• ACTIVITY
Whenever "size" appears in a line, please copy that line from the data.

BEGIN THE RECORDS

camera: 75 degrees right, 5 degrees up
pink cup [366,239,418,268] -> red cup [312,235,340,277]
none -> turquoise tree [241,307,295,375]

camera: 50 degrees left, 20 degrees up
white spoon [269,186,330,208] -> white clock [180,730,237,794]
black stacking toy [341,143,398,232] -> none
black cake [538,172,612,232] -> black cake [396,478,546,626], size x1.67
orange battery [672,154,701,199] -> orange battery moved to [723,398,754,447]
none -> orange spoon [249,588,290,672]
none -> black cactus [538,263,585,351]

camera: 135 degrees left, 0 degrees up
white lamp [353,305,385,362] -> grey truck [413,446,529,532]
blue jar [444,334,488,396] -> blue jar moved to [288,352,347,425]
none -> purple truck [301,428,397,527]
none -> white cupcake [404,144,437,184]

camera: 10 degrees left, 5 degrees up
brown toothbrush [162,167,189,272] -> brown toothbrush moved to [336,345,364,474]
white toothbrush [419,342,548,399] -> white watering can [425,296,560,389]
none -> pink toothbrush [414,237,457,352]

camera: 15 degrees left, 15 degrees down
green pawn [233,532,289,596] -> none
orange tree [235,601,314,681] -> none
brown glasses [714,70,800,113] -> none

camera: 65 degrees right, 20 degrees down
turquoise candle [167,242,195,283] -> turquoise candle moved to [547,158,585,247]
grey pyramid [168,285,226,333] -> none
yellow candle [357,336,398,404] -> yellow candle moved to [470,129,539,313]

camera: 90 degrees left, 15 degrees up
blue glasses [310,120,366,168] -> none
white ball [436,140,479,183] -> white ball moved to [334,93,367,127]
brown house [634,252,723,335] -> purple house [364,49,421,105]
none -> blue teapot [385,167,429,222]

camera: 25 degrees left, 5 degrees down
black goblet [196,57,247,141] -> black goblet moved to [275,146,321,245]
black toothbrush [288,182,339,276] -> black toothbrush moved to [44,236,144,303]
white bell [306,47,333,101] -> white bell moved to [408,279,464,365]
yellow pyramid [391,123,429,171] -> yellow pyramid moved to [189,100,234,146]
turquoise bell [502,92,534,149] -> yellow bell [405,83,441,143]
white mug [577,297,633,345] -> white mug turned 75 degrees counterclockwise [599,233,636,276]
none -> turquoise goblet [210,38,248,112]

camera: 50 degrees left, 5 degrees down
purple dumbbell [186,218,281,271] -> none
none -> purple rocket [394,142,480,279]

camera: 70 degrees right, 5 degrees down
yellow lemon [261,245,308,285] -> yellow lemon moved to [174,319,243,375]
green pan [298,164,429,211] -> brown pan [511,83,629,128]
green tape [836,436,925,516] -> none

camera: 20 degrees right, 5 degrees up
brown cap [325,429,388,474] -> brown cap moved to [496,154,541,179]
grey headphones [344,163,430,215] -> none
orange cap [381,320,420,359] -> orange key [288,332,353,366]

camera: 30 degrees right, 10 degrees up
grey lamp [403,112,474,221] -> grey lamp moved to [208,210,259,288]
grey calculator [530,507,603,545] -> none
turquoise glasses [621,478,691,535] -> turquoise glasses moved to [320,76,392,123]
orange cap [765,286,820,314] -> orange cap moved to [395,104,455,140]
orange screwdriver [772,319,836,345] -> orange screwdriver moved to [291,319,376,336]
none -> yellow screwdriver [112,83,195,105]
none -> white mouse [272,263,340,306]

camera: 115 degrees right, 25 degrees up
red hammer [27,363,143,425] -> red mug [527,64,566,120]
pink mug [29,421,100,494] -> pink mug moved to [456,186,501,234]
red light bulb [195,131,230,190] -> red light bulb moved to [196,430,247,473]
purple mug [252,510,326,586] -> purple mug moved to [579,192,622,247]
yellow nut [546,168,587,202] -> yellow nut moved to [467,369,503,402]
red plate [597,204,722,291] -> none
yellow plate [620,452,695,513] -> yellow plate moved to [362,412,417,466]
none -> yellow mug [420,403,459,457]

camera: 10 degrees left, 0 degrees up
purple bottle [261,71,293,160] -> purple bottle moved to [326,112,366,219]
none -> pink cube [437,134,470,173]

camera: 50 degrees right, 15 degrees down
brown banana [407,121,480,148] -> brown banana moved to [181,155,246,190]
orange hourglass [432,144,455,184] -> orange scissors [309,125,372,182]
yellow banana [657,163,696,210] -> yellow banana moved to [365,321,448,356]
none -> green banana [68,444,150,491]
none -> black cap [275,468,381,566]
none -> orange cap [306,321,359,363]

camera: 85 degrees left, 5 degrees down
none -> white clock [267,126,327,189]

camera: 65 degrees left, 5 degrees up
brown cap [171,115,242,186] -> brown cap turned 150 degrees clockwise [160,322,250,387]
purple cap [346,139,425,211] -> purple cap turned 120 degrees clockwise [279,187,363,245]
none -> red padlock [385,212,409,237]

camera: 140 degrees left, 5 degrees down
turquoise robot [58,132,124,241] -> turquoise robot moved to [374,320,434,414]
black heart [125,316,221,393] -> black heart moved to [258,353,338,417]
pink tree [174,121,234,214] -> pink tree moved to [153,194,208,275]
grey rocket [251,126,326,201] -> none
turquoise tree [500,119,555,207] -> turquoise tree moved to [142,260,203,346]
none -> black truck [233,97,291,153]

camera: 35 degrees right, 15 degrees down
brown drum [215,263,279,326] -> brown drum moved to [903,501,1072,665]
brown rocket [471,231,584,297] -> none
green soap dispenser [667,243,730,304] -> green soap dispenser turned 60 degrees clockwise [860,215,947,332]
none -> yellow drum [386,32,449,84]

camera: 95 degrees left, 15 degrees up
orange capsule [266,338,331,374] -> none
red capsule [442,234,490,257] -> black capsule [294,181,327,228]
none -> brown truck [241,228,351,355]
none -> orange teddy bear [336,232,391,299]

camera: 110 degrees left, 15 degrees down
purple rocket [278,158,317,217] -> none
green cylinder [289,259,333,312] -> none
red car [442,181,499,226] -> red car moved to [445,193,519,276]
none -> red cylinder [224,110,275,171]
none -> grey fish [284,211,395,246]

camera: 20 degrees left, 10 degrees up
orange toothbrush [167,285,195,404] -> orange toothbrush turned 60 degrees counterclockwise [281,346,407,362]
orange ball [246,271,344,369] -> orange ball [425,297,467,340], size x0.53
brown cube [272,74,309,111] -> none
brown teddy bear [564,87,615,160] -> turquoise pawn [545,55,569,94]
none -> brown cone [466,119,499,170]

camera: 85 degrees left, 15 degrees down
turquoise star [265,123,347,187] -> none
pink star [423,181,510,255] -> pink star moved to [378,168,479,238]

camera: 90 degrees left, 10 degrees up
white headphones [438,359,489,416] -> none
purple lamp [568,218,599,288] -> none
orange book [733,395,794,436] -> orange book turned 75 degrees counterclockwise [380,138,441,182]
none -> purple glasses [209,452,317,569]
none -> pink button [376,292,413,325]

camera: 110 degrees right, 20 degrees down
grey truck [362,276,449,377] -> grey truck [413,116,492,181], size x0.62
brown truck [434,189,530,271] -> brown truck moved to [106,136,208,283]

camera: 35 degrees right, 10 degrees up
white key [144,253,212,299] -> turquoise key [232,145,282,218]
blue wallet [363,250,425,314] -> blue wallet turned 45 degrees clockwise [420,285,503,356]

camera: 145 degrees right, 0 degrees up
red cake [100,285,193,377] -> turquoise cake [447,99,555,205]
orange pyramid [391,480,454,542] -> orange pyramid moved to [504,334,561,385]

END THE RECORDS

• RESULT
black cake [538,172,612,232] -> black cake [396,478,546,626], size x1.67
orange ball [246,271,344,369] -> orange ball [425,297,467,340], size x0.53
grey truck [362,276,449,377] -> grey truck [413,116,492,181], size x0.62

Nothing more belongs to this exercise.